## Directions for this task
In the listing beneath this line, copy exactly the lines starting with the one containing "orange-coloured torch [622" and going on through the one containing "scarlet gift [382".

## Data
◆ ◆ ◆ ◆
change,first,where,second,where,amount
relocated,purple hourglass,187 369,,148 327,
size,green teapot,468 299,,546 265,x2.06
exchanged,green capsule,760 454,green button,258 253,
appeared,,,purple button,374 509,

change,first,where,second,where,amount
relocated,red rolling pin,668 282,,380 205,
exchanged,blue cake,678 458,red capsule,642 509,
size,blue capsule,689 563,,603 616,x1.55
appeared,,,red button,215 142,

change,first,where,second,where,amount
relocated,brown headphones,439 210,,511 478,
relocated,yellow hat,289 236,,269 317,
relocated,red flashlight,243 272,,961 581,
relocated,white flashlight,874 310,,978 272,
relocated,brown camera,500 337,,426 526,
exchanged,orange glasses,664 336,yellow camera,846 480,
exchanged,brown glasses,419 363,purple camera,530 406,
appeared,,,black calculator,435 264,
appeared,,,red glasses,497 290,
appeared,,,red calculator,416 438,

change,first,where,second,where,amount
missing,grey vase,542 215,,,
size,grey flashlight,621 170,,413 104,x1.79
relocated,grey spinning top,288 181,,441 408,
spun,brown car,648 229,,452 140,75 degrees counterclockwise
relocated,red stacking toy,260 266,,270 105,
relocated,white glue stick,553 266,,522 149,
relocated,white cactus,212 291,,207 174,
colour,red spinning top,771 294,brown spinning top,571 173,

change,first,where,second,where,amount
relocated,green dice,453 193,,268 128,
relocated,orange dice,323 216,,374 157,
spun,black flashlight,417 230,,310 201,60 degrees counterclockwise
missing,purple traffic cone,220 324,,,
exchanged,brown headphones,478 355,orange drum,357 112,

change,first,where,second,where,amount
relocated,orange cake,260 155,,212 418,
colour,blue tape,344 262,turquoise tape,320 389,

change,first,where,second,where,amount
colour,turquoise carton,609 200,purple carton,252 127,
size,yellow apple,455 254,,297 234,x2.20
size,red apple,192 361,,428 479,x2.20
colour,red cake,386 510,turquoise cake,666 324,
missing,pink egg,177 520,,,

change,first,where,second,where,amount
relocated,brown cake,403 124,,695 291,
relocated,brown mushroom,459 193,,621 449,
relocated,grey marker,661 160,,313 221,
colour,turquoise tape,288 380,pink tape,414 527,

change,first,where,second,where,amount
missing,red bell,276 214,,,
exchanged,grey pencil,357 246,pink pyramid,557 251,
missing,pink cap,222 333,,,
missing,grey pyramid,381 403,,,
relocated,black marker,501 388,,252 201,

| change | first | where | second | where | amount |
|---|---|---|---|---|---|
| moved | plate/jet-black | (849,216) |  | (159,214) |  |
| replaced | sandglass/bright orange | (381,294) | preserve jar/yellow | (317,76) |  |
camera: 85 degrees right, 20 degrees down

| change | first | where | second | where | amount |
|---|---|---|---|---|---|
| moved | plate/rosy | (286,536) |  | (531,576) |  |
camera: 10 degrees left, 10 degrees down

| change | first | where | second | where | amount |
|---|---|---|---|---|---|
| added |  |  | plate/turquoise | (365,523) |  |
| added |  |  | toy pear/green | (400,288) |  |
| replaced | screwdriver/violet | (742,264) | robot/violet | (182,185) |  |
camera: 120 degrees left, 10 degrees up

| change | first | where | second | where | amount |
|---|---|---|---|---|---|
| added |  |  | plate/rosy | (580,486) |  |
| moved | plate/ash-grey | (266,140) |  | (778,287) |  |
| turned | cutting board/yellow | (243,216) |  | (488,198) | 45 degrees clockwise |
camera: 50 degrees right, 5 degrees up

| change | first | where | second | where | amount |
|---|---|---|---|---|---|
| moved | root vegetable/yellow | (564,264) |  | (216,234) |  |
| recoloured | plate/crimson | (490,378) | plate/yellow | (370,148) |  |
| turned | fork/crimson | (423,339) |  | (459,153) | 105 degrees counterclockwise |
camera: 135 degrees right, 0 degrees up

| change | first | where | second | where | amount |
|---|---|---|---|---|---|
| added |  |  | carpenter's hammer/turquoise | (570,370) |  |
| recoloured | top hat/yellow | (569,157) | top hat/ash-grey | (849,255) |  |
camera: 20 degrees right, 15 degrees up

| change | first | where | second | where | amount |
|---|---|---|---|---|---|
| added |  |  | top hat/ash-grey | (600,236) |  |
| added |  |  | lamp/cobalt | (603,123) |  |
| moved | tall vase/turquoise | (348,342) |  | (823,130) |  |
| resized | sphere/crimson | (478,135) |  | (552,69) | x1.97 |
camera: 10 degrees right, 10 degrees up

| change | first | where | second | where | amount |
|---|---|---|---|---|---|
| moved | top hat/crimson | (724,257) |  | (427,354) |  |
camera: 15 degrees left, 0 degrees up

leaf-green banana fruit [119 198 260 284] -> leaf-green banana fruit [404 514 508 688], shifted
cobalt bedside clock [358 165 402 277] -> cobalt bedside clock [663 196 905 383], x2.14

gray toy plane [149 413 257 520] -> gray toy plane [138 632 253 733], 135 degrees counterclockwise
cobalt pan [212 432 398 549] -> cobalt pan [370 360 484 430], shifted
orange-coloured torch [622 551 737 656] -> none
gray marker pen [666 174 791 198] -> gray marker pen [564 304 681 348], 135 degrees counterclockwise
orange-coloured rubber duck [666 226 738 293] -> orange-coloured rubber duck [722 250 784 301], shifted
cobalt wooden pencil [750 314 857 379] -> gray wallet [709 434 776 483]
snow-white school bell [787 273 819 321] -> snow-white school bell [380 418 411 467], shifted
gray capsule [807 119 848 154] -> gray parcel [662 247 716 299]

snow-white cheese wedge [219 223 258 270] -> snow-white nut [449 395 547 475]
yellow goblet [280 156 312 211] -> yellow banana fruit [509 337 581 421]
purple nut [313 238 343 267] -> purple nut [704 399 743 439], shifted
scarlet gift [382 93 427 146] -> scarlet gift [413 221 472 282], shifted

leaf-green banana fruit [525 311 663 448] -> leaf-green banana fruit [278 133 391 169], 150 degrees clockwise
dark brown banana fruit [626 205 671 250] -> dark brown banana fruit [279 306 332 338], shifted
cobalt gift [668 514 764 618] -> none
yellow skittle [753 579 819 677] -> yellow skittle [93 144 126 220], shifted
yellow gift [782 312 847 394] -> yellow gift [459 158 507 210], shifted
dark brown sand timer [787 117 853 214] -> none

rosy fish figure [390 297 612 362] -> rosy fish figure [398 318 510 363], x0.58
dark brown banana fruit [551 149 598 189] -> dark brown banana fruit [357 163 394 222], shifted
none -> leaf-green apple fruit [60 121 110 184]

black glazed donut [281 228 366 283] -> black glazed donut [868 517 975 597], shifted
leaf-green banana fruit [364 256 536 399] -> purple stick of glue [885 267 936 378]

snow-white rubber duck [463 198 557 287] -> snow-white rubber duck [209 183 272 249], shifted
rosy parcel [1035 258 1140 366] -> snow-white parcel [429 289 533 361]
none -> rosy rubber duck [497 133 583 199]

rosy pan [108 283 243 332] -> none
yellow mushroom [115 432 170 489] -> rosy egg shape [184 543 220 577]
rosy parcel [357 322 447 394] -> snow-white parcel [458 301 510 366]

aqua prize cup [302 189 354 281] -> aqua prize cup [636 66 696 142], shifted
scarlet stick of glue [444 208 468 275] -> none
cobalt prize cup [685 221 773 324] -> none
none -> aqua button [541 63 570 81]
◆ ◆ ◆ ◆
## Task solution
orange-coloured torch [622 551 737 656] -> none
gray marker pen [666 174 791 198] -> gray marker pen [564 304 681 348], 135 degrees counterclockwise
orange-coloured rubber duck [666 226 738 293] -> orange-coloured rubber duck [722 250 784 301], shifted
cobalt wooden pencil [750 314 857 379] -> gray wallet [709 434 776 483]
snow-white school bell [787 273 819 321] -> snow-white school bell [380 418 411 467], shifted
gray capsule [807 119 848 154] -> gray parcel [662 247 716 299]

snow-white cheese wedge [219 223 258 270] -> snow-white nut [449 395 547 475]
yellow goblet [280 156 312 211] -> yellow banana fruit [509 337 581 421]
purple nut [313 238 343 267] -> purple nut [704 399 743 439], shifted
scarlet gift [382 93 427 146] -> scarlet gift [413 221 472 282], shifted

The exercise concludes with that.